Provided data
★ ★ ★ ★ ★ ★ ★
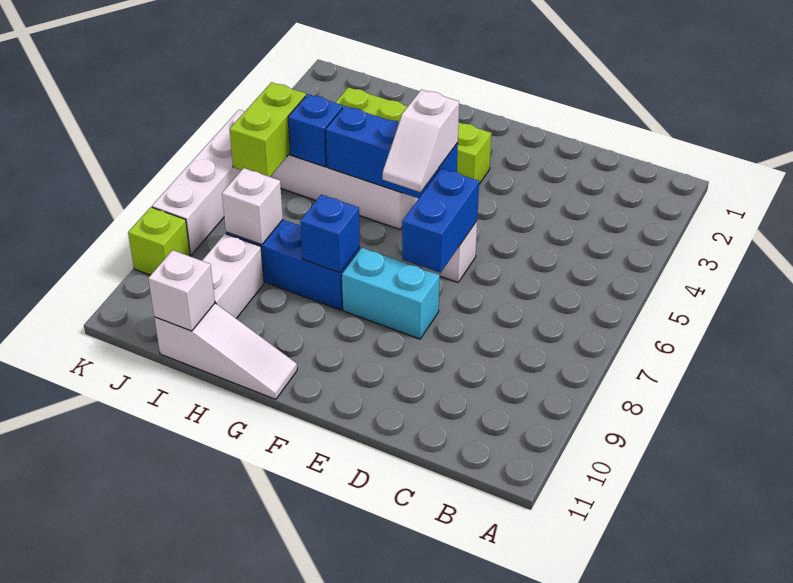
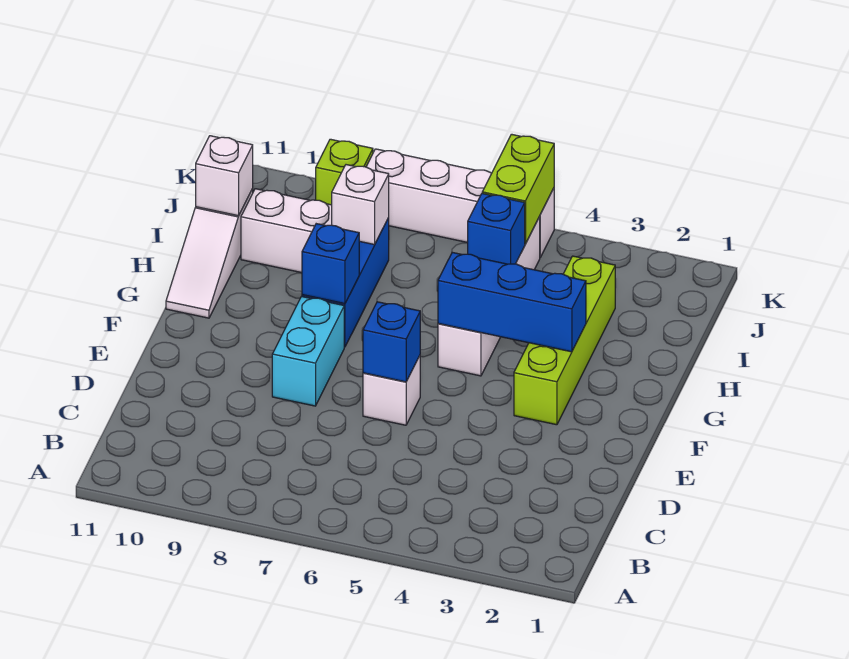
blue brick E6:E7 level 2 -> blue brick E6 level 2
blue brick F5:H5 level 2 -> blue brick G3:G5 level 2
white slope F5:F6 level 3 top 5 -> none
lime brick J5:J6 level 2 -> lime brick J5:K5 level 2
★ ★ ★ ★ ★ ★ ★
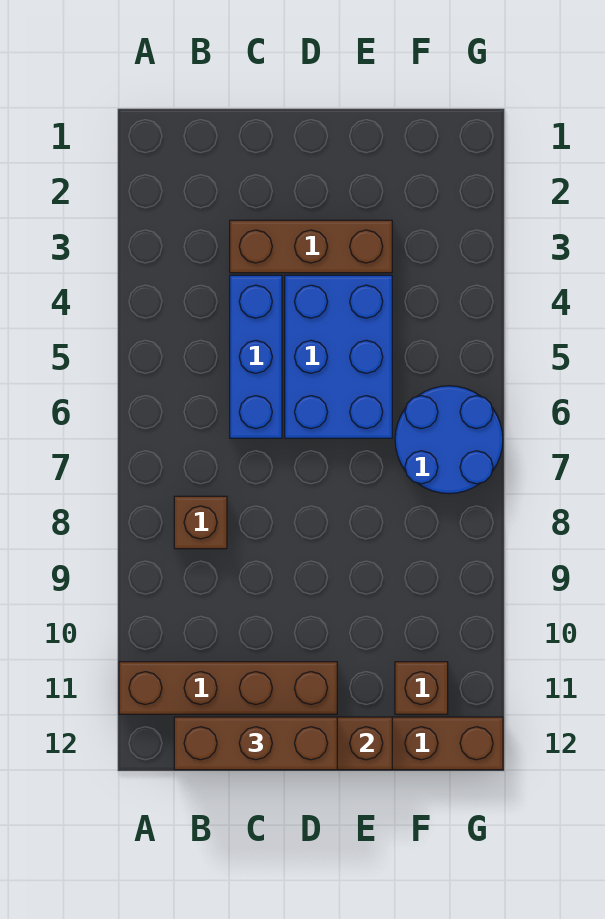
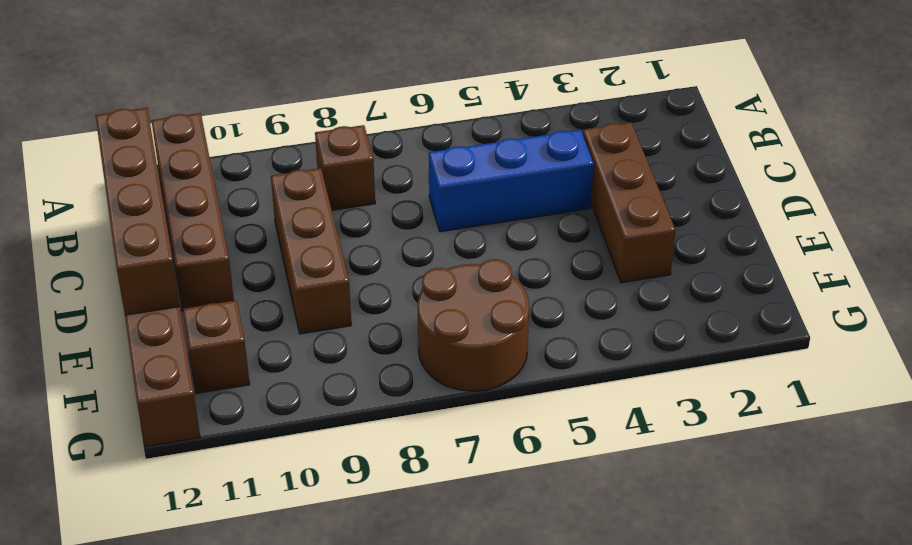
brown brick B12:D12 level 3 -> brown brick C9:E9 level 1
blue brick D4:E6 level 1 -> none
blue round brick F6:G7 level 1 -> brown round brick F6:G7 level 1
★ ★ ★ ★ ★ ★ ★
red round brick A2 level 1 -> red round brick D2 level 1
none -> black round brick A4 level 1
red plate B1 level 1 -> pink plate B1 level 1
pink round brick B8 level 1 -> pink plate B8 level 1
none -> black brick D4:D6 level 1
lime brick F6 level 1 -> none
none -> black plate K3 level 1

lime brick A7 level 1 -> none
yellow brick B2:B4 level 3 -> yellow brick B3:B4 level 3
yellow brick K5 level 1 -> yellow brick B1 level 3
★ ★ ★ ★ ★ ★ ★
Exercise requirements
In the entries above, restate word for word the lines between the one holding "white slope F5:F6 level 3 top 5 -> none" and the one holding "lime brick J5:J6", inclusive, and nothing besides.

Response
white slope F5:F6 level 3 top 5 -> none
lime brick J5:J6 level 2 -> lime brick J5:K5 level 2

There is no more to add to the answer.